SUPPLIED MATERIAL:

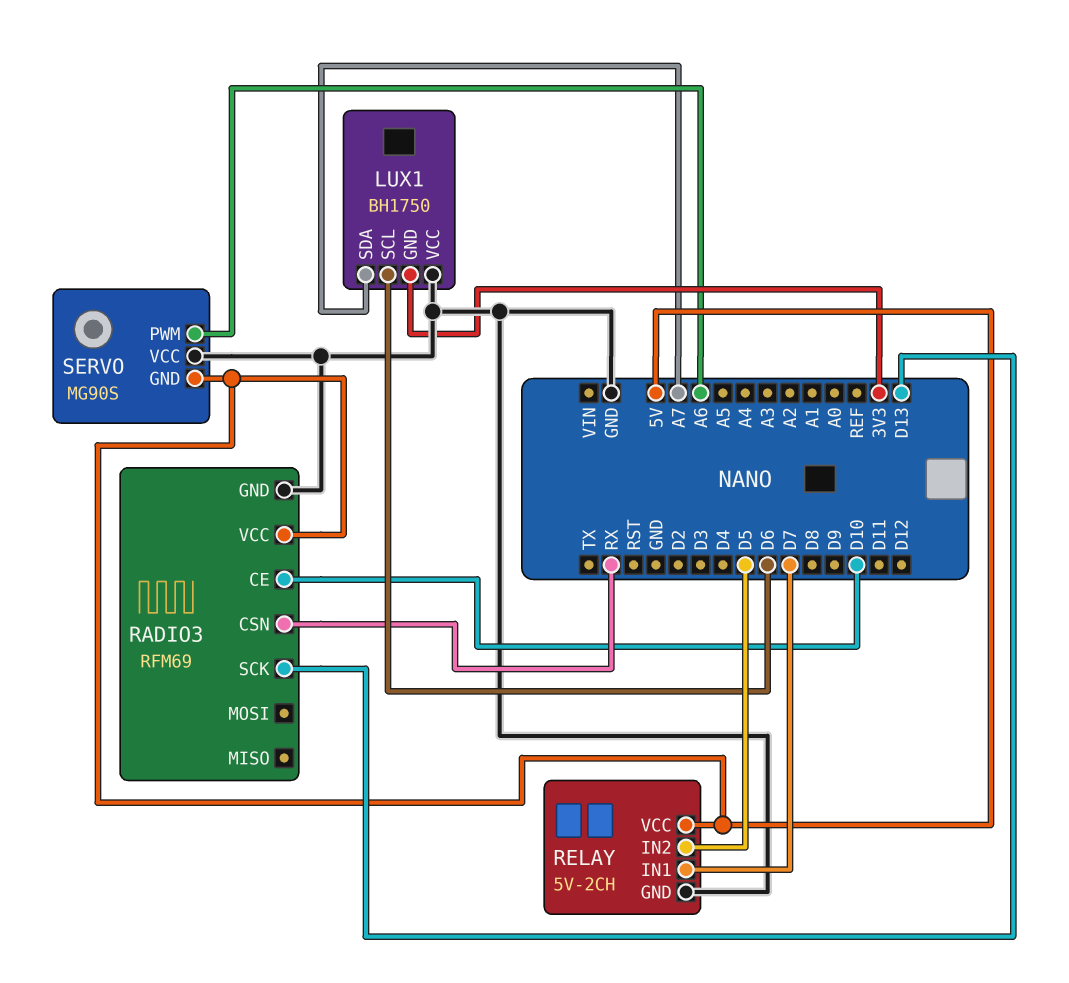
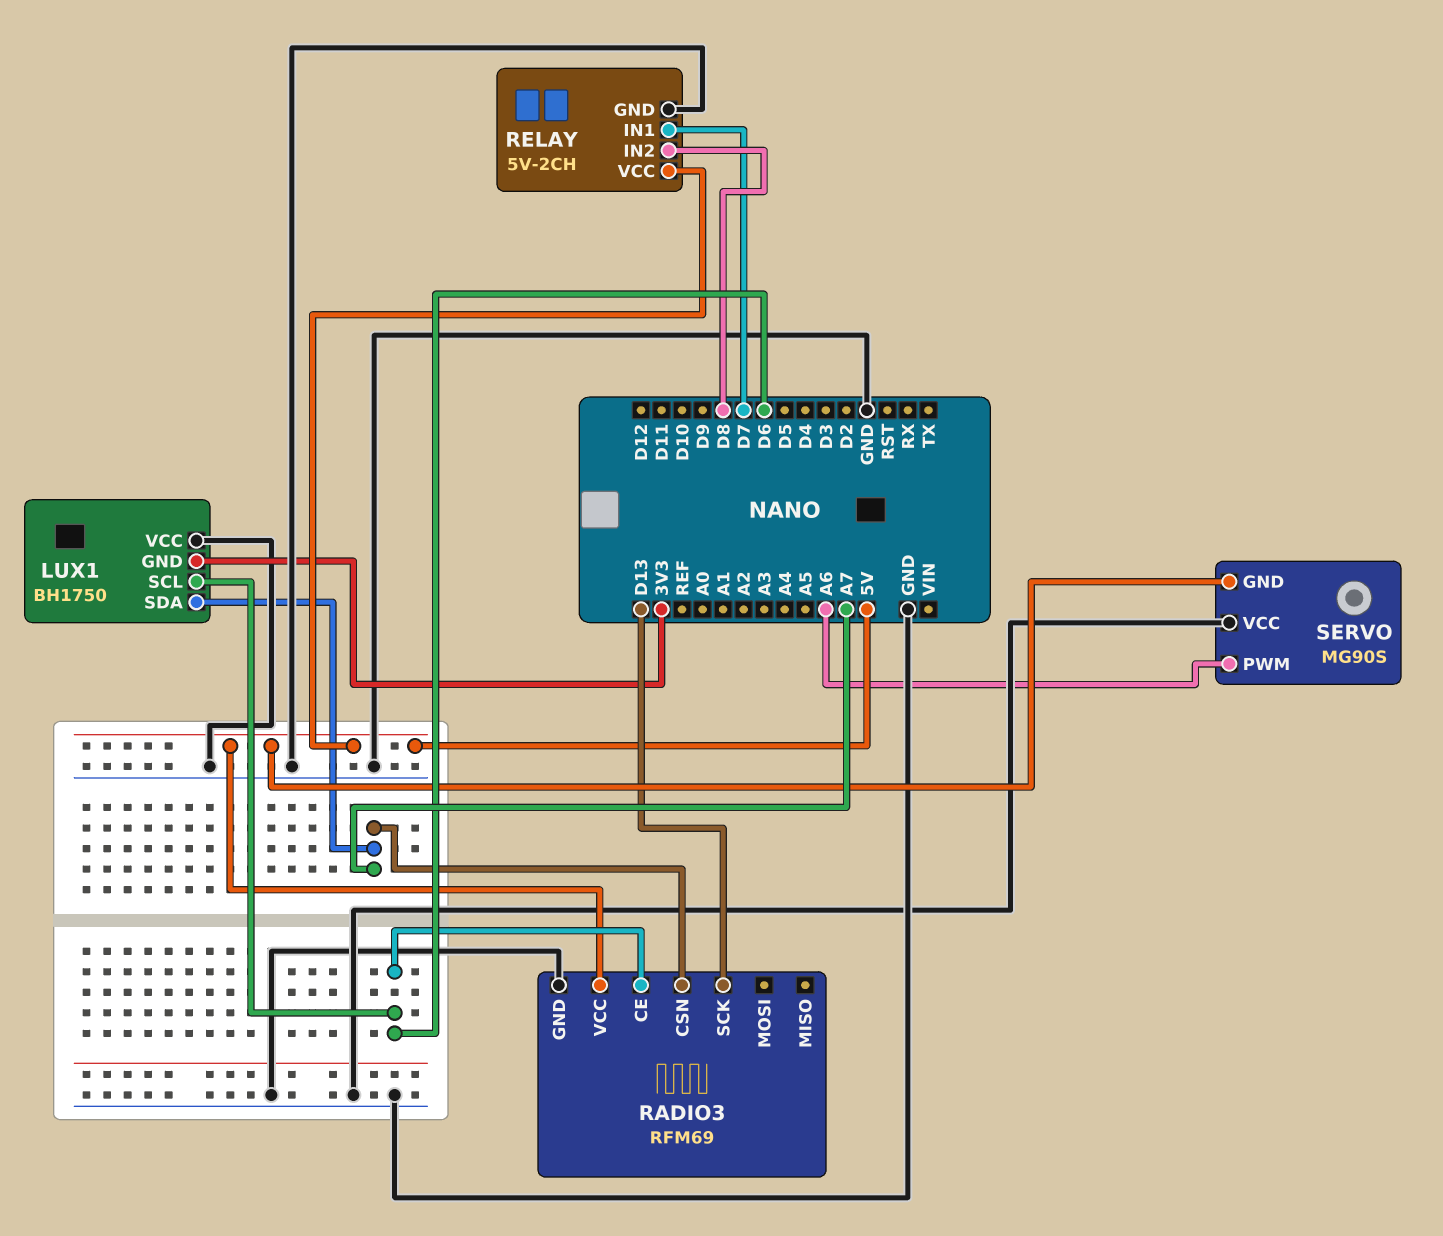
RADIO3 pin CE: D10 -> D6
RADIO3 pin CSN: RX -> A7
RELAY pin IN2: D5 -> D8

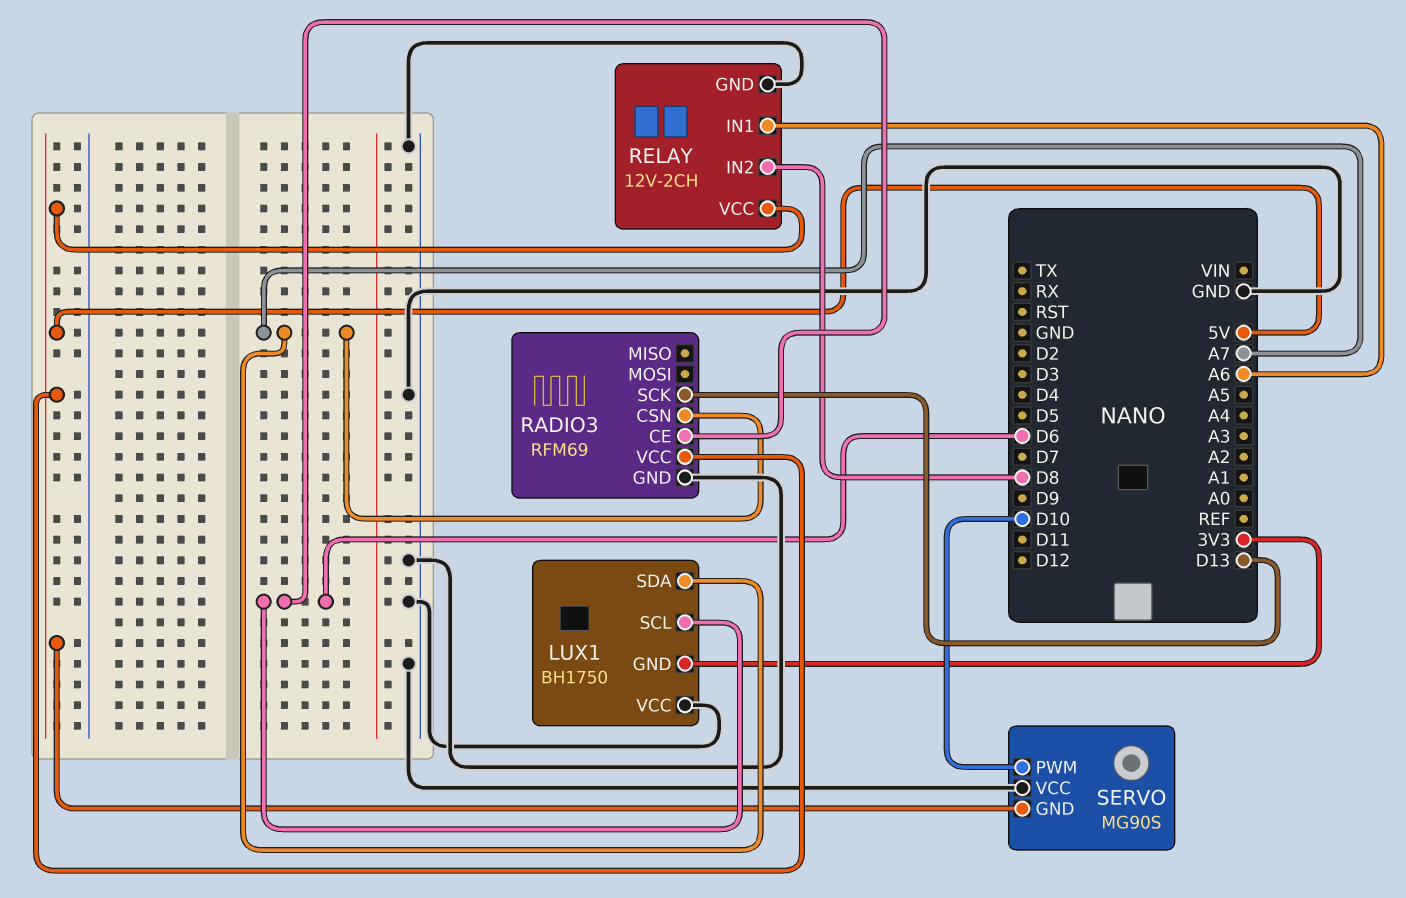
RELAY: 5V-2CH -> 12V-2CH
RELAY pin IN1: D7 -> A6
SERVO pin PWM: A6 -> D10

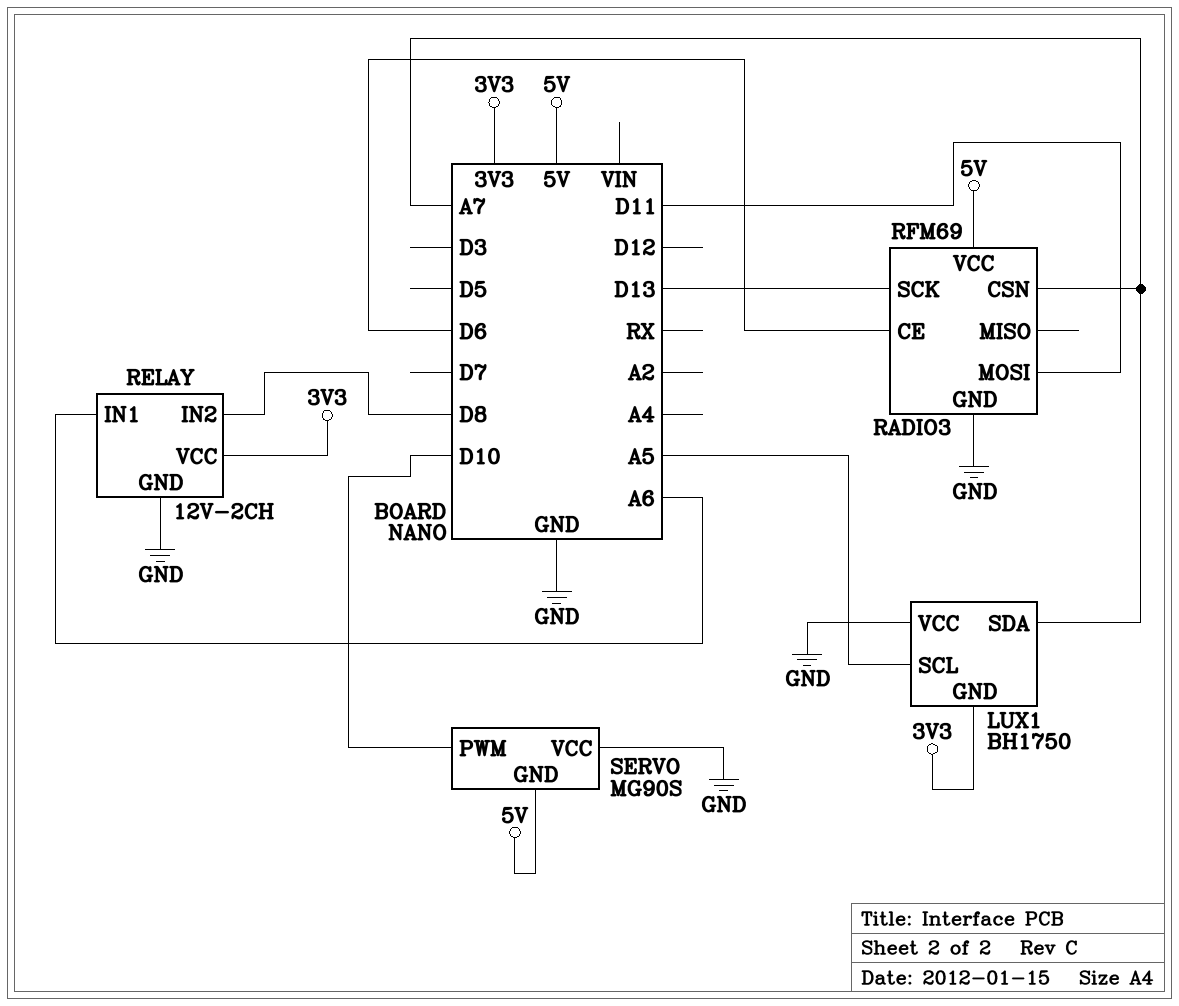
LUX1 pin SCL: D6 -> A5
RADIO3 pin MOSI: none -> D11
RELAY pin VCC: 5V -> 3V3

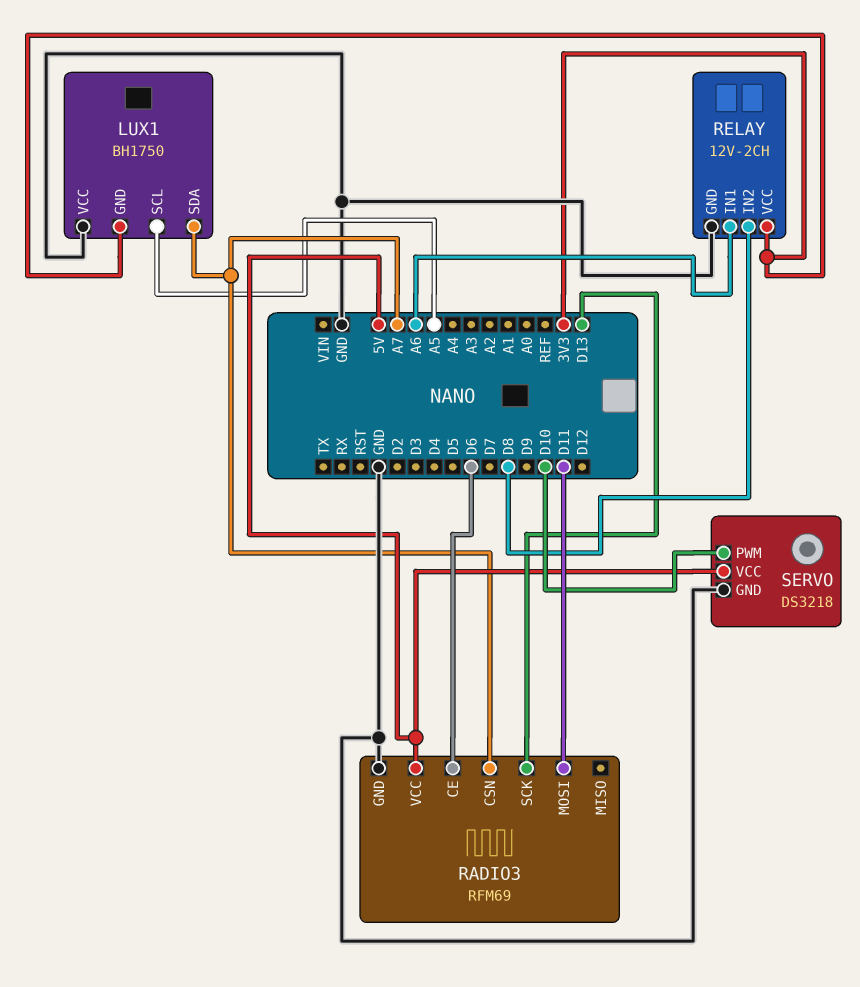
SERVO: MG90S -> DS3218
SERVO pin GND: 5V -> GND
SERVO pin VCC: GND -> 5V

TO DO:
Go over the listing above and copy out each line that includes "RELAY".

RESPONSE BOX:
RELAY pin IN2: D5 -> D8
RELAY: 5V-2CH -> 12V-2CH
RELAY pin IN1: D7 -> A6
RELAY pin VCC: 5V -> 3V3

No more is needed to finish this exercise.